→ **Task brief**
If a line in the entries below holds the string "tape", copy it.

→ **Data extracts**

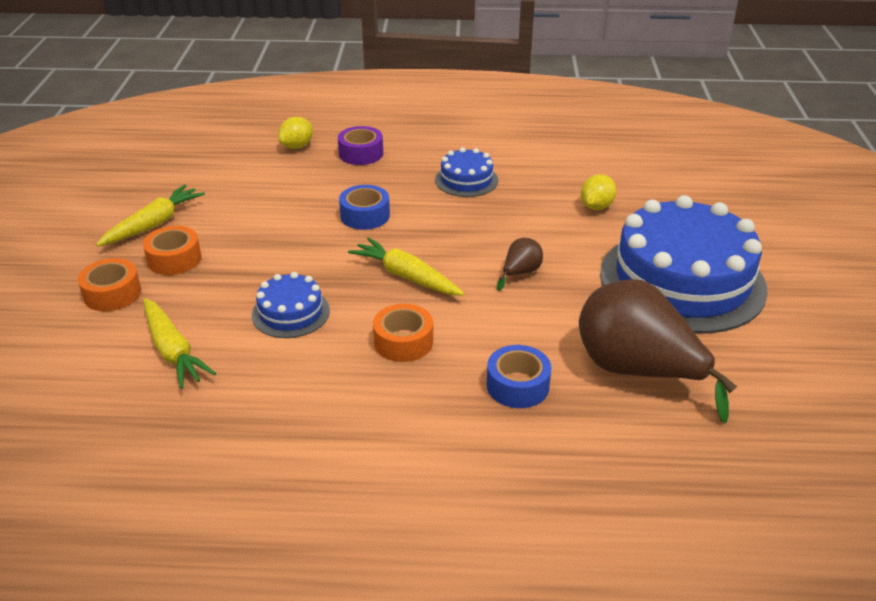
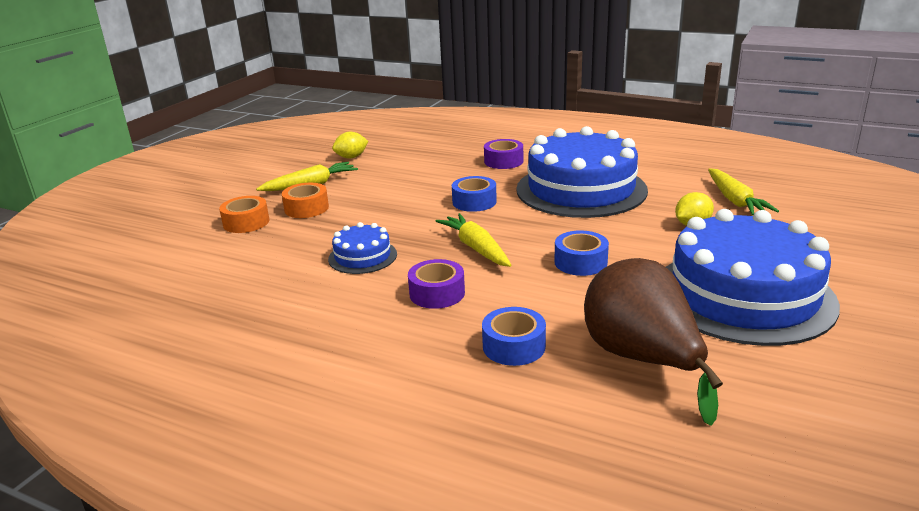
camera: 25 degrees right, 10 degrees down
(173, 351) = (256, 265): yellow carrot -> yellow carrot (735, 200)
(297, 146) = (456, 151): yellow lemon -> yellow lemon (351, 157)
(403, 342) = (437, 293): orange tape -> purple tape
(466, 180) = (581, 189): blue cake -> blue cake, size x2.20
(520, 273) = (580, 262): brown pear -> blue tape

→ **Exercise result**
(403, 342) = (437, 293): orange tape -> purple tape
(520, 273) = (580, 262): brown pear -> blue tape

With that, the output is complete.